= How to complete this task =
Say how many lines in the entries hold the string "minus", giving the number by itself.

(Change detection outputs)

--- START ---

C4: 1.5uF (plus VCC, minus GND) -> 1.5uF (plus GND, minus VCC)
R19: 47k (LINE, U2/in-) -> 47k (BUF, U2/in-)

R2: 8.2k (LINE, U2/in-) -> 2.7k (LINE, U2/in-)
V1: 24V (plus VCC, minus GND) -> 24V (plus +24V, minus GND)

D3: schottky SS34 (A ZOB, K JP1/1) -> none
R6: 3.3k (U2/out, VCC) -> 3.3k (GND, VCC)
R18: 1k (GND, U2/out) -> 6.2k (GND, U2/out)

--- END ---
--- START ---

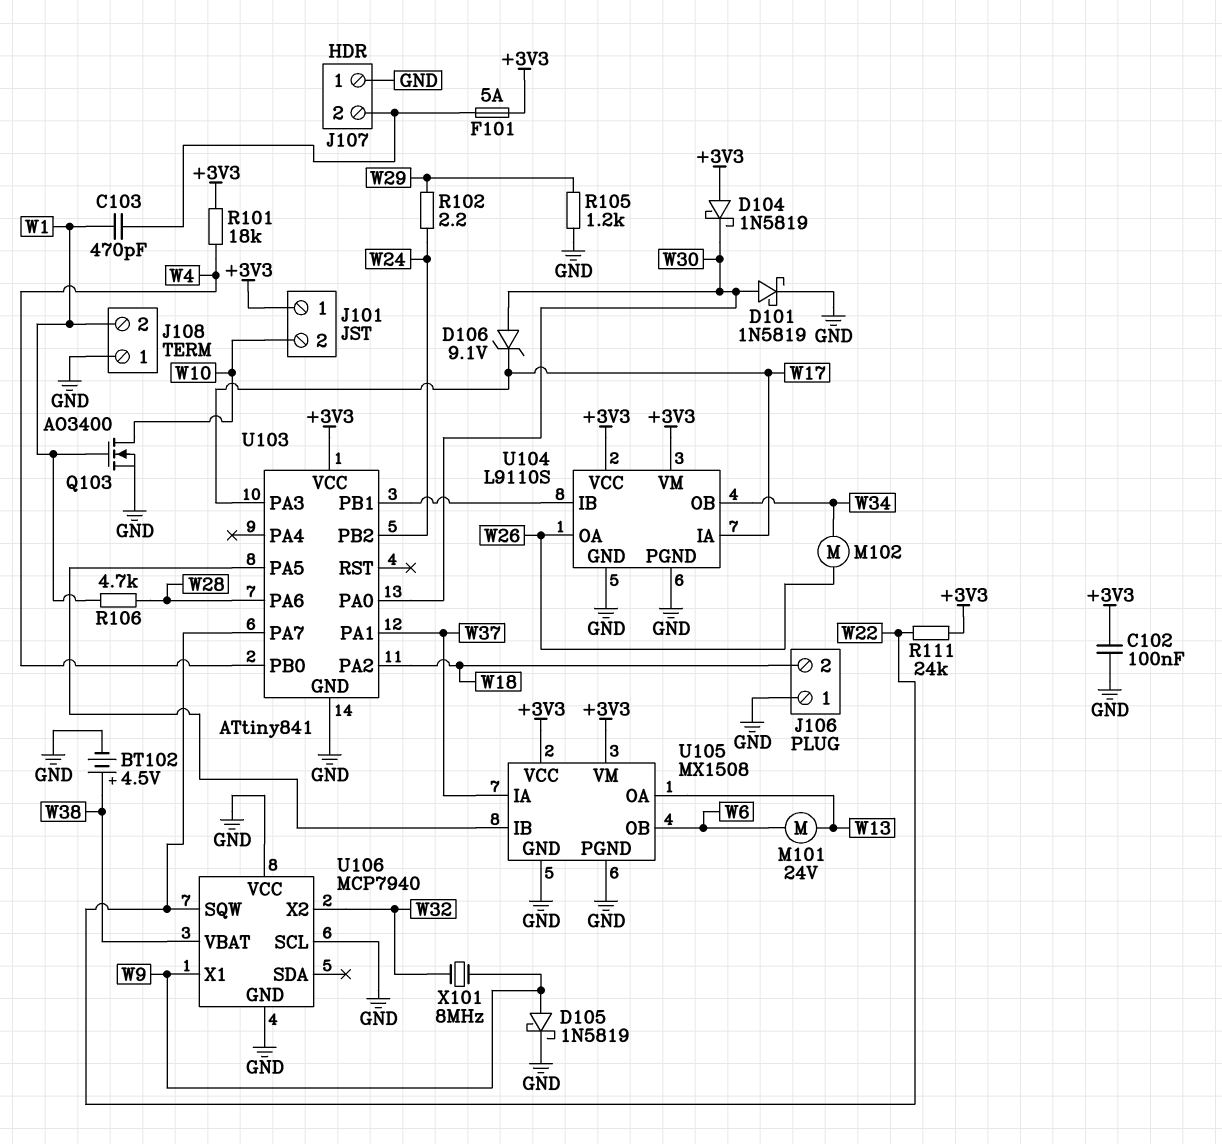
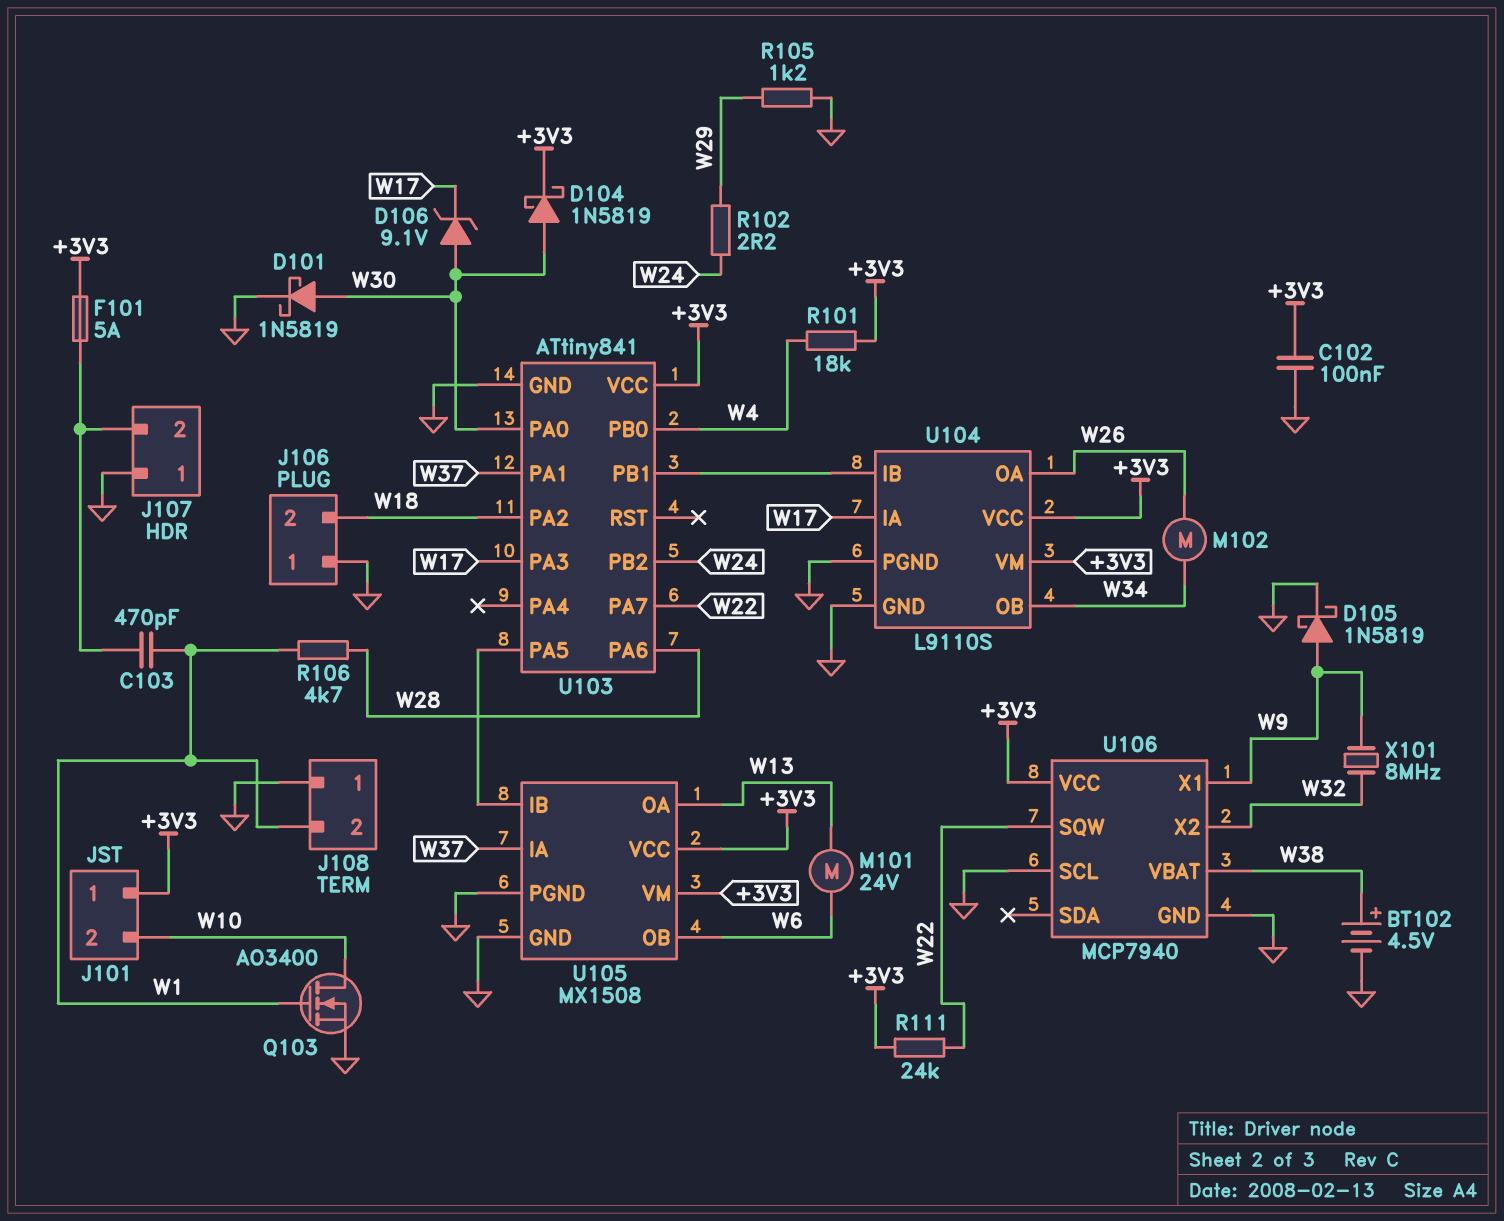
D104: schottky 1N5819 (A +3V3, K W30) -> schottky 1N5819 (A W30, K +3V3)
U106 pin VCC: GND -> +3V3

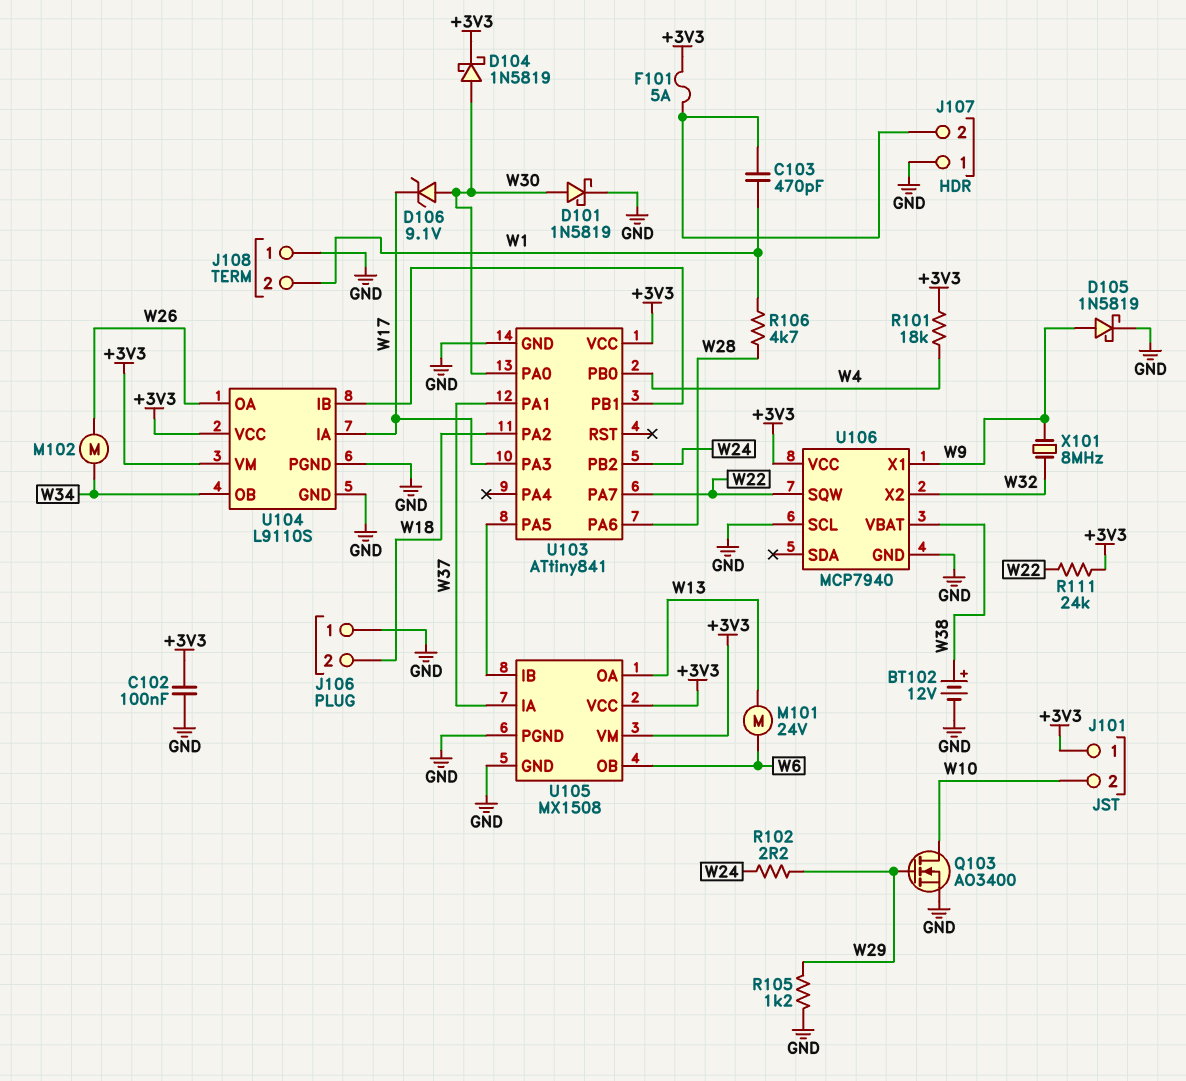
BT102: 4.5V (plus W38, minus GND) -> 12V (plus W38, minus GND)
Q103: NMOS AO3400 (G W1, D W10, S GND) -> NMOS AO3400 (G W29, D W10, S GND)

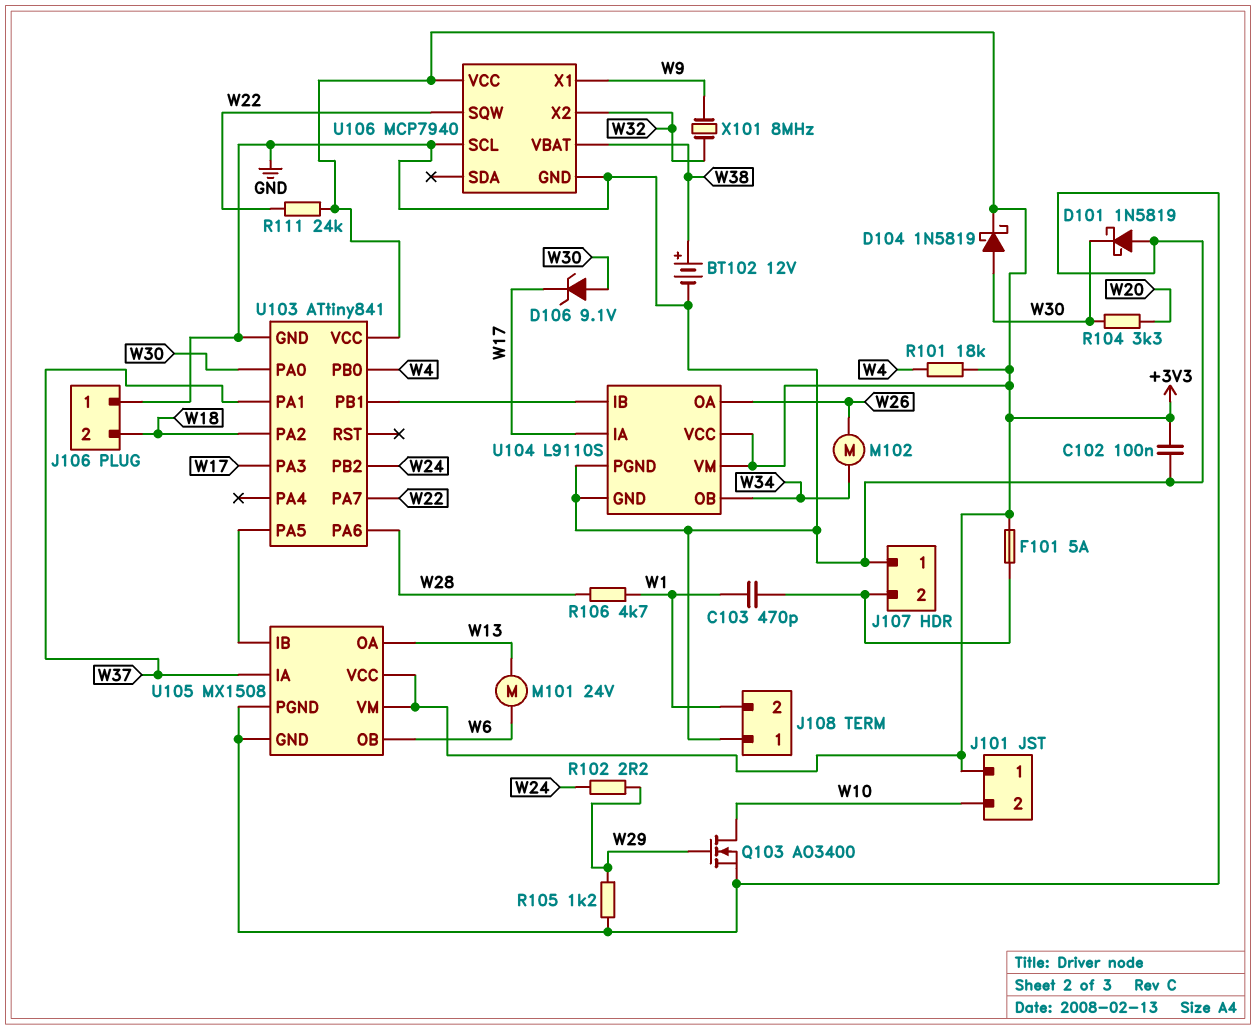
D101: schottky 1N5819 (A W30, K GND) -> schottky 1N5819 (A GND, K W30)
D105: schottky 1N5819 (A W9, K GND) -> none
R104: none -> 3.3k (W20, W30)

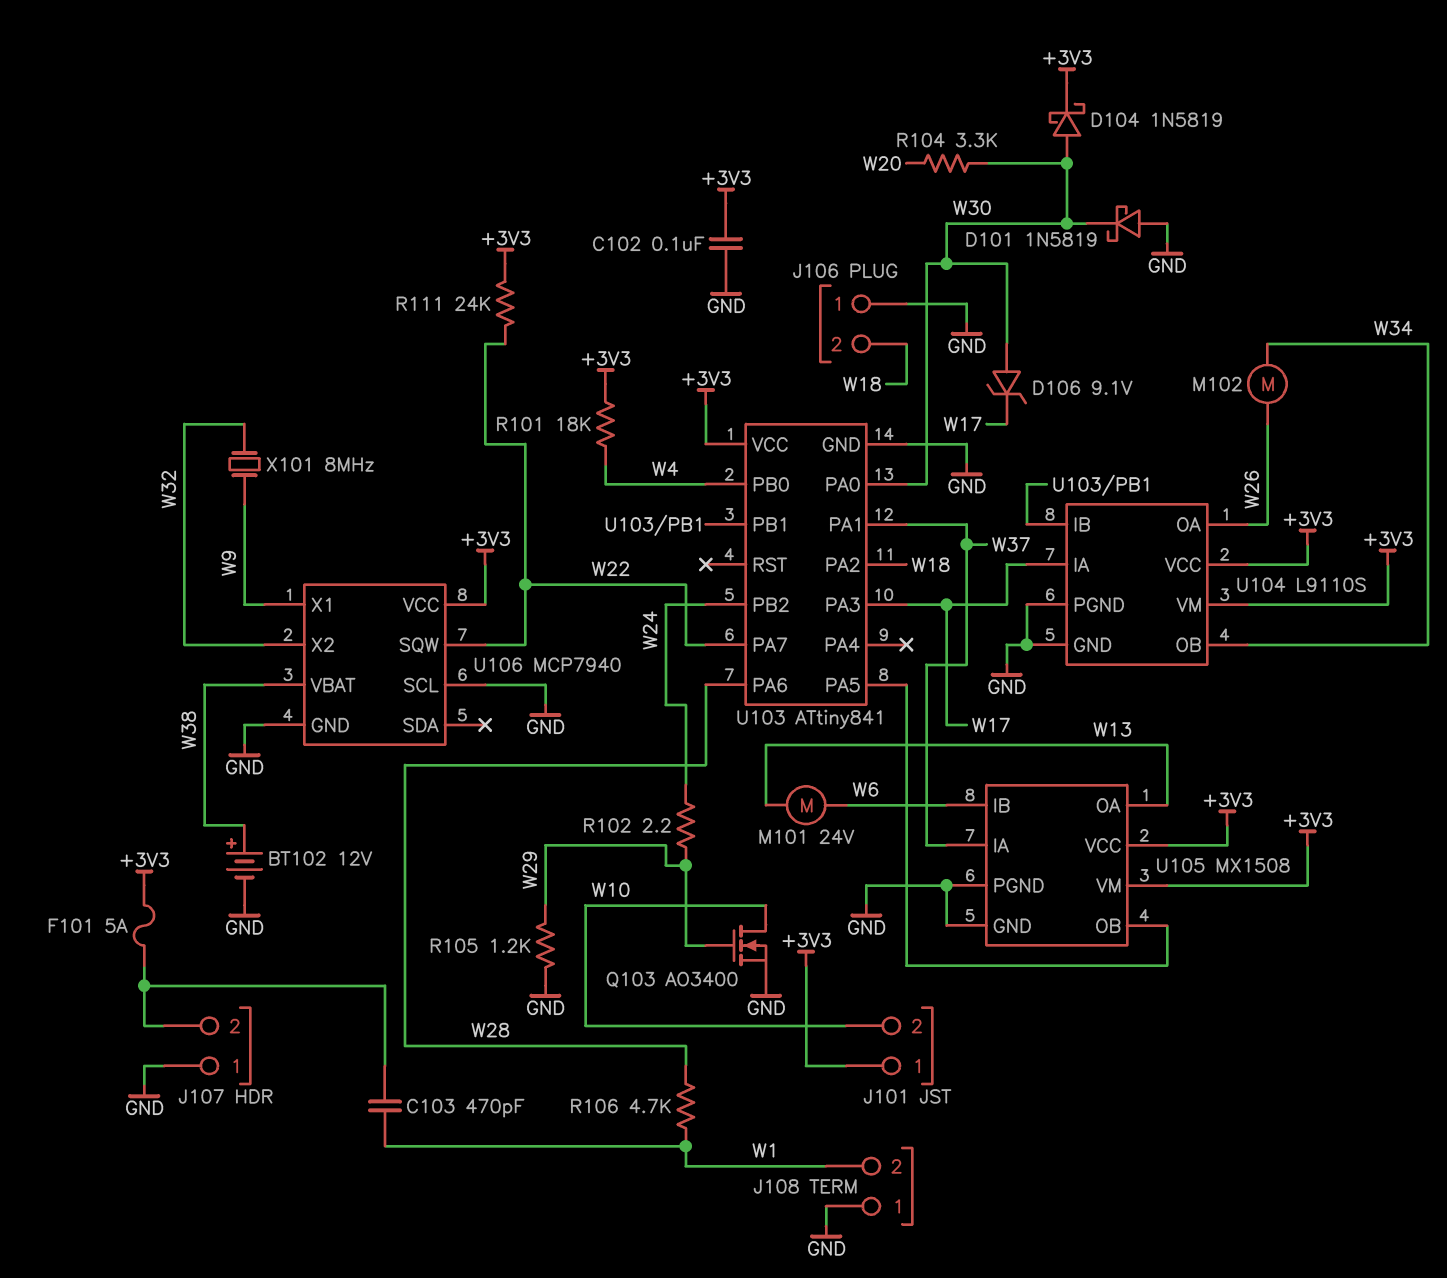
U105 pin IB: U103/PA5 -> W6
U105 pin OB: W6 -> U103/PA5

--- END ---

= Written answer =
3